(Content revision data)
------------------------------------
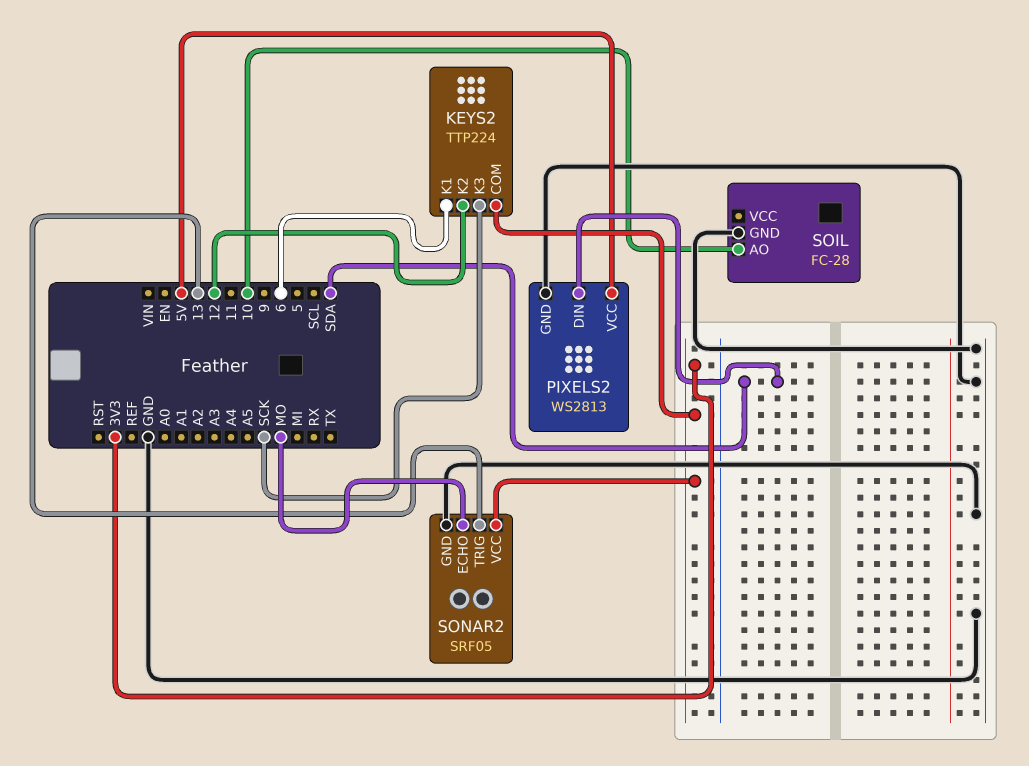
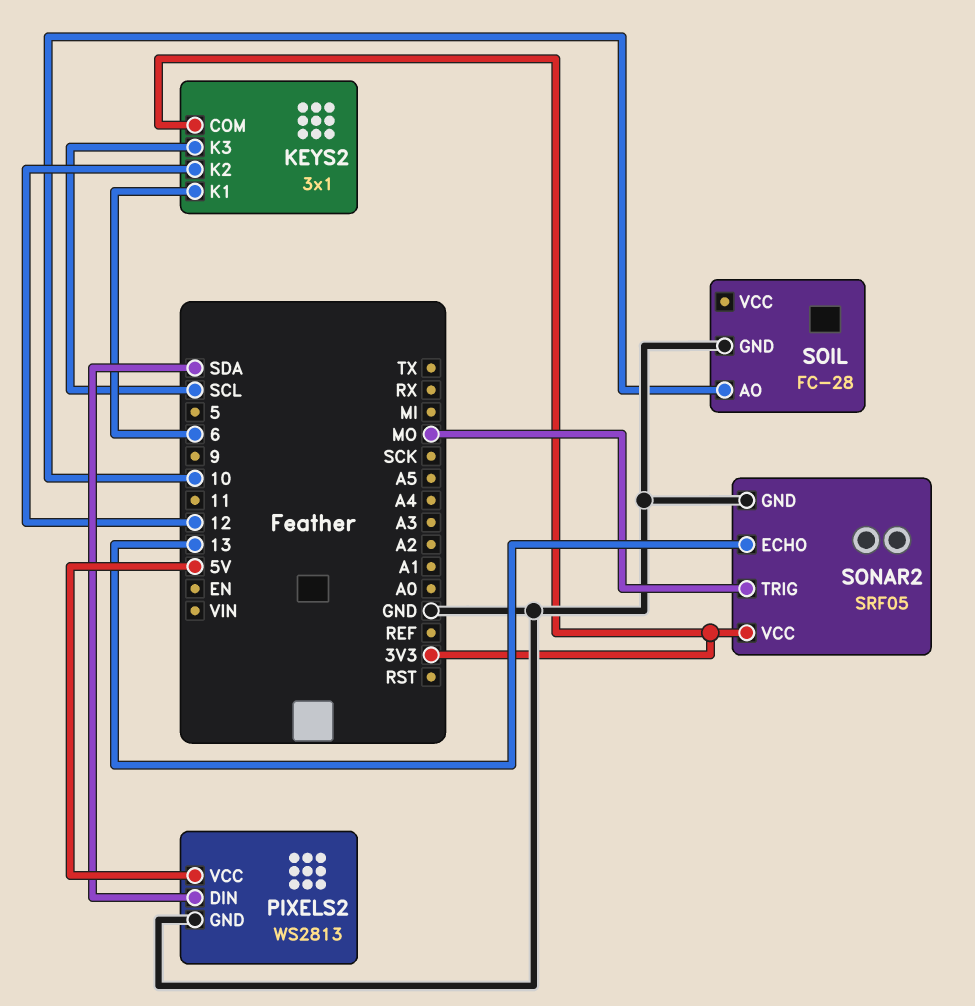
KEYS2: TTP224 -> 3x1
KEYS2 pin K3: SCK -> SCL
SONAR2 pin ECHO: MO -> 13
SONAR2 pin TRIG: 13 -> MO

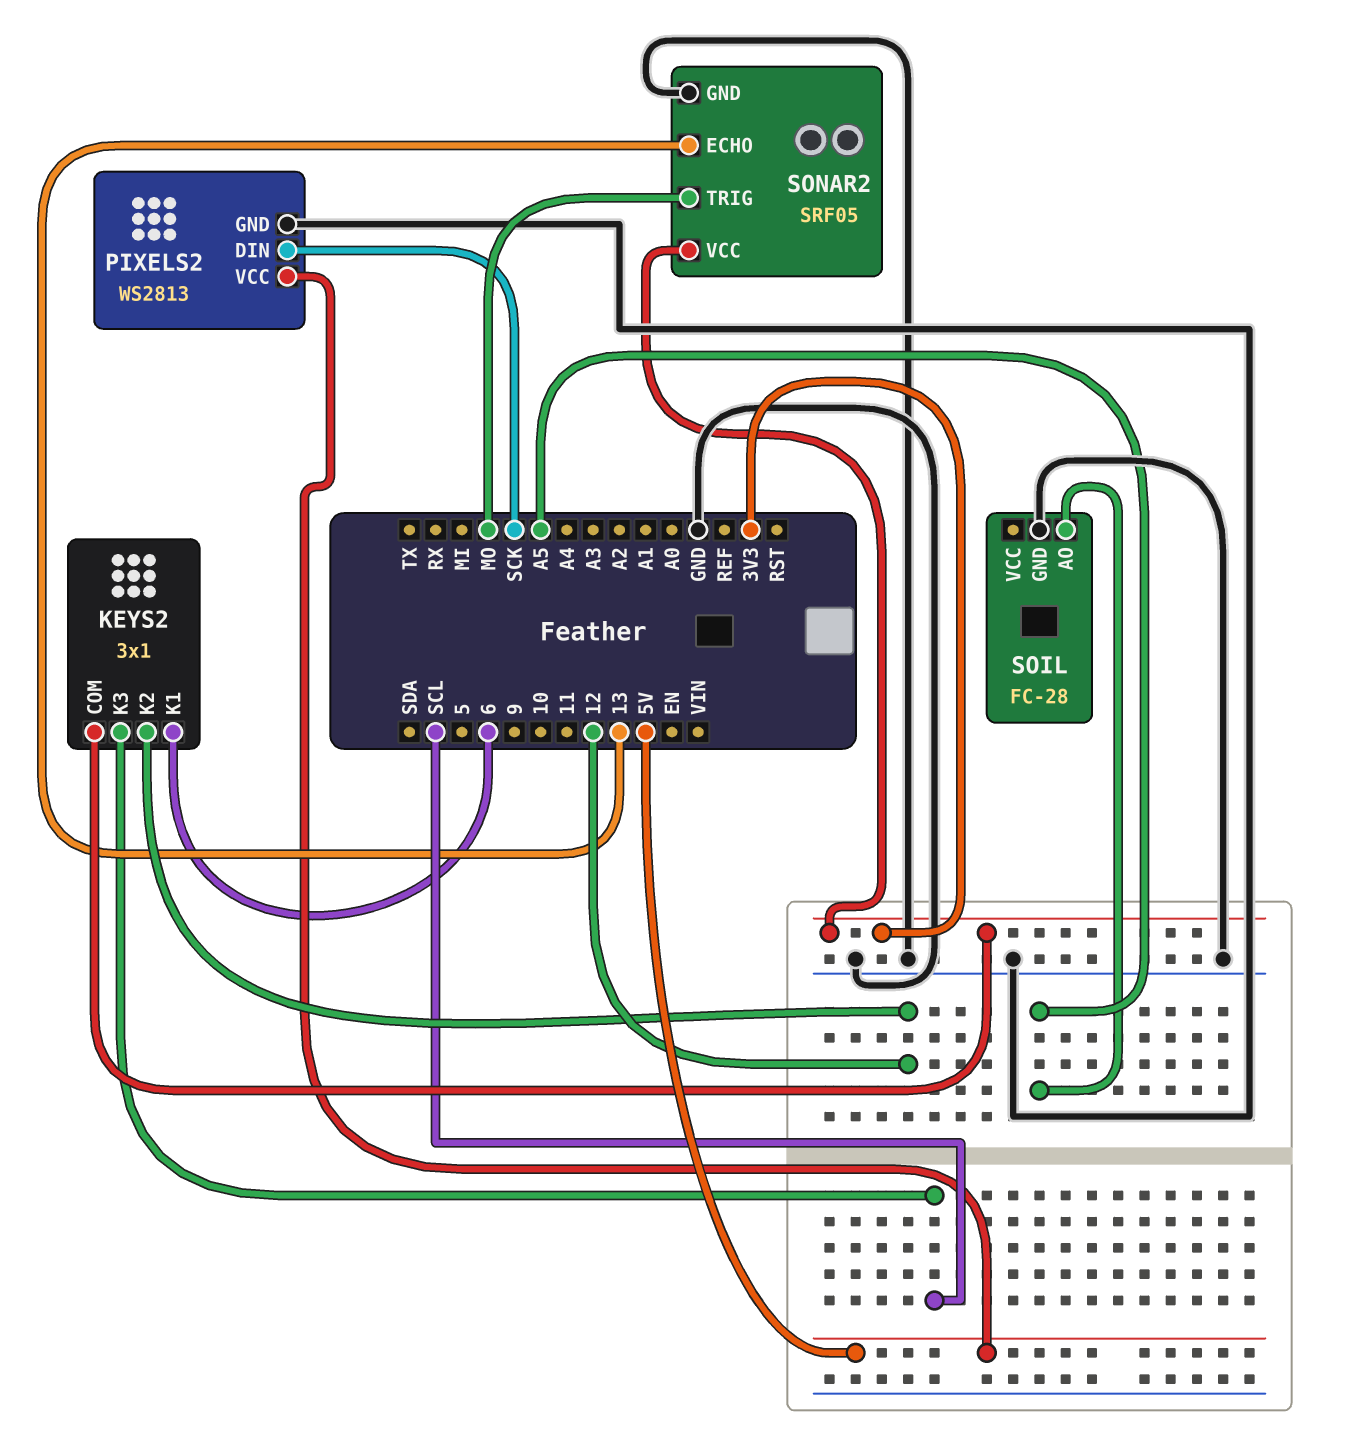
PIXELS2 pin DIN: SDA -> SCK
SOIL pin AO: 10 -> A5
------------------------------------
What you need to do: Nothing but the records above, retyped exactly and stripped of images, should appear in the answer.

Reply:
KEYS2: TTP224 -> 3x1
KEYS2 pin K3: SCK -> SCL
SONAR2 pin ECHO: MO -> 13
SONAR2 pin TRIG: 13 -> MO

PIXELS2 pin DIN: SDA -> SCK
SOIL pin AO: 10 -> A5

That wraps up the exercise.